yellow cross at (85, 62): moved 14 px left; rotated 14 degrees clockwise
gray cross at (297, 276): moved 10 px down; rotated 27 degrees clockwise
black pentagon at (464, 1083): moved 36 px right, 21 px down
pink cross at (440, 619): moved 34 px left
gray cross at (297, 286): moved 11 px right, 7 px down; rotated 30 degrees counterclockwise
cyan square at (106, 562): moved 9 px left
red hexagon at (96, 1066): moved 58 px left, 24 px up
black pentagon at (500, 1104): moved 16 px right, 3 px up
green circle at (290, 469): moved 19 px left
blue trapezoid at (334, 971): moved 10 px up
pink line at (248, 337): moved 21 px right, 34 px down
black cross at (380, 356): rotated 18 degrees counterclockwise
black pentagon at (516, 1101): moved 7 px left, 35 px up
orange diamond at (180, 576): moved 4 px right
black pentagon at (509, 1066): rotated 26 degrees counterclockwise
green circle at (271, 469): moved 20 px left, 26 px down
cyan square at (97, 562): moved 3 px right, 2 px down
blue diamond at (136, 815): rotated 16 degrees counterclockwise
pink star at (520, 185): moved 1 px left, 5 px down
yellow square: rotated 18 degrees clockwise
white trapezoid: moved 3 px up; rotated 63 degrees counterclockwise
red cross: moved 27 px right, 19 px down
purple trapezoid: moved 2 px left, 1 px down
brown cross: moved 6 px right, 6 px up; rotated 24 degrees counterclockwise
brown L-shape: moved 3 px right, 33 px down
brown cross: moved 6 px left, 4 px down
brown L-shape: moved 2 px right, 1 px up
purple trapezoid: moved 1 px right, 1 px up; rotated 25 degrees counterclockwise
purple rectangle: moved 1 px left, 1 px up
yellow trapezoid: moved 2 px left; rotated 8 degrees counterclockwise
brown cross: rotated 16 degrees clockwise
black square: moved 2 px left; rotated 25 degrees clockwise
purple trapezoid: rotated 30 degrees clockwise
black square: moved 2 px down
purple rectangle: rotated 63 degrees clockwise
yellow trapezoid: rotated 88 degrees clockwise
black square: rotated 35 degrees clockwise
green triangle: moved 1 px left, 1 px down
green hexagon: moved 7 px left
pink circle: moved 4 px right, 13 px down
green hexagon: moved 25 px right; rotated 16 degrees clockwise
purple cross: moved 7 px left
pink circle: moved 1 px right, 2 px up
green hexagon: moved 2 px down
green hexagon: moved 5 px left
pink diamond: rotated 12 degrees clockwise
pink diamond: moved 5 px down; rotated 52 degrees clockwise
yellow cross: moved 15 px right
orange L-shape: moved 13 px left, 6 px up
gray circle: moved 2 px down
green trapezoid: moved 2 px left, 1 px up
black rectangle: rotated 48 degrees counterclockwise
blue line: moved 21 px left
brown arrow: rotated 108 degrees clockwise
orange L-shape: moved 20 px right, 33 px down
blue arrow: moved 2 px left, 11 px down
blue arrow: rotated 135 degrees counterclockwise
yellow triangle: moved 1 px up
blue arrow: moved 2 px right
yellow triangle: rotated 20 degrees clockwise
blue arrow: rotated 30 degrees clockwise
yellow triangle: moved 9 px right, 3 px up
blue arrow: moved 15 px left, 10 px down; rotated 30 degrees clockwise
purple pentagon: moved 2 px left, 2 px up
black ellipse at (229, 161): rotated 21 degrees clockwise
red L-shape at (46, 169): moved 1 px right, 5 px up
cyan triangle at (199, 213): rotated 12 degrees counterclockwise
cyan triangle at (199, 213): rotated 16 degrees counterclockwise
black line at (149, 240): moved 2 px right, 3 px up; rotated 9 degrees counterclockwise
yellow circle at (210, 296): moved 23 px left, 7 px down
* * * *
■ Opdracht ■
Herschrijf de regels hierboven en zet daarbij overal "violet" in plaats van "purple". Laat al het overige ongewijzigd.

■ Uitwerking ■
yellow cross at (85, 62): moved 14 px left; rotated 14 degrees clockwise
gray cross at (297, 276): moved 10 px down; rotated 27 degrees clockwise
black pentagon at (464, 1083): moved 36 px right, 21 px down
pink cross at (440, 619): moved 34 px left
gray cross at (297, 286): moved 11 px right, 7 px down; rotated 30 degrees counterclockwise
cyan square at (106, 562): moved 9 px left
red hexagon at (96, 1066): moved 58 px left, 24 px up
black pentagon at (500, 1104): moved 16 px right, 3 px up
green circle at (290, 469): moved 19 px left
blue trapezoid at (334, 971): moved 10 px up
pink line at (248, 337): moved 21 px right, 34 px down
black cross at (380, 356): rotated 18 degrees counterclockwise
black pentagon at (516, 1101): moved 7 px left, 35 px up
orange diamond at (180, 576): moved 4 px right
black pentagon at (509, 1066): rotated 26 degrees counterclockwise
green circle at (271, 469): moved 20 px left, 26 px down
cyan square at (97, 562): moved 3 px right, 2 px down
blue diamond at (136, 815): rotated 16 degrees counterclockwise
pink star at (520, 185): moved 1 px left, 5 px down
yellow square: rotated 18 degrees clockwise
white trapezoid: moved 3 px up; rotated 63 degrees counterclockwise
red cross: moved 27 px right, 19 px down
violet trapezoid: moved 2 px left, 1 px down
brown cross: moved 6 px right, 6 px up; rotated 24 degrees counterclockwise
brown L-shape: moved 3 px right, 33 px down
brown cross: moved 6 px left, 4 px down
brown L-shape: moved 2 px right, 1 px up
violet trapezoid: moved 1 px right, 1 px up; rotated 25 degrees counterclockwise
violet rectangle: moved 1 px left, 1 px up
yellow trapezoid: moved 2 px left; rotated 8 degrees counterclockwise
brown cross: rotated 16 degrees clockwise
black square: moved 2 px left; rotated 25 degrees clockwise
violet trapezoid: rotated 30 degrees clockwise
black square: moved 2 px down
violet rectangle: rotated 63 degrees clockwise
yellow trapezoid: rotated 88 degrees clockwise
black square: rotated 35 degrees clockwise
green triangle: moved 1 px left, 1 px down
green hexagon: moved 7 px left
pink circle: moved 4 px right, 13 px down
green hexagon: moved 25 px right; rotated 16 degrees clockwise
violet cross: moved 7 px left
pink circle: moved 1 px right, 2 px up
green hexagon: moved 2 px down
green hexagon: moved 5 px left
pink diamond: rotated 12 degrees clockwise
pink diamond: moved 5 px down; rotated 52 degrees clockwise
yellow cross: moved 15 px right
orange L-shape: moved 13 px left, 6 px up
gray circle: moved 2 px down
green trapezoid: moved 2 px left, 1 px up
black rectangle: rotated 48 degrees counterclockwise
blue line: moved 21 px left
brown arrow: rotated 108 degrees clockwise
orange L-shape: moved 20 px right, 33 px down
blue arrow: moved 2 px left, 11 px down
blue arrow: rotated 135 degrees counterclockwise
yellow triangle: moved 1 px up
blue arrow: moved 2 px right
yellow triangle: rotated 20 degrees clockwise
blue arrow: rotated 30 degrees clockwise
yellow triangle: moved 9 px right, 3 px up
blue arrow: moved 15 px left, 10 px down; rotated 30 degrees clockwise
violet pentagon: moved 2 px left, 2 px up
black ellipse at (229, 161): rotated 21 degrees clockwise
red L-shape at (46, 169): moved 1 px right, 5 px up
cyan triangle at (199, 213): rotated 12 degrees counterclockwise
cyan triangle at (199, 213): rotated 16 degrees counterclockwise
black line at (149, 240): moved 2 px right, 3 px up; rotated 9 degrees counterclockwise
yellow circle at (210, 296): moved 23 px left, 7 px down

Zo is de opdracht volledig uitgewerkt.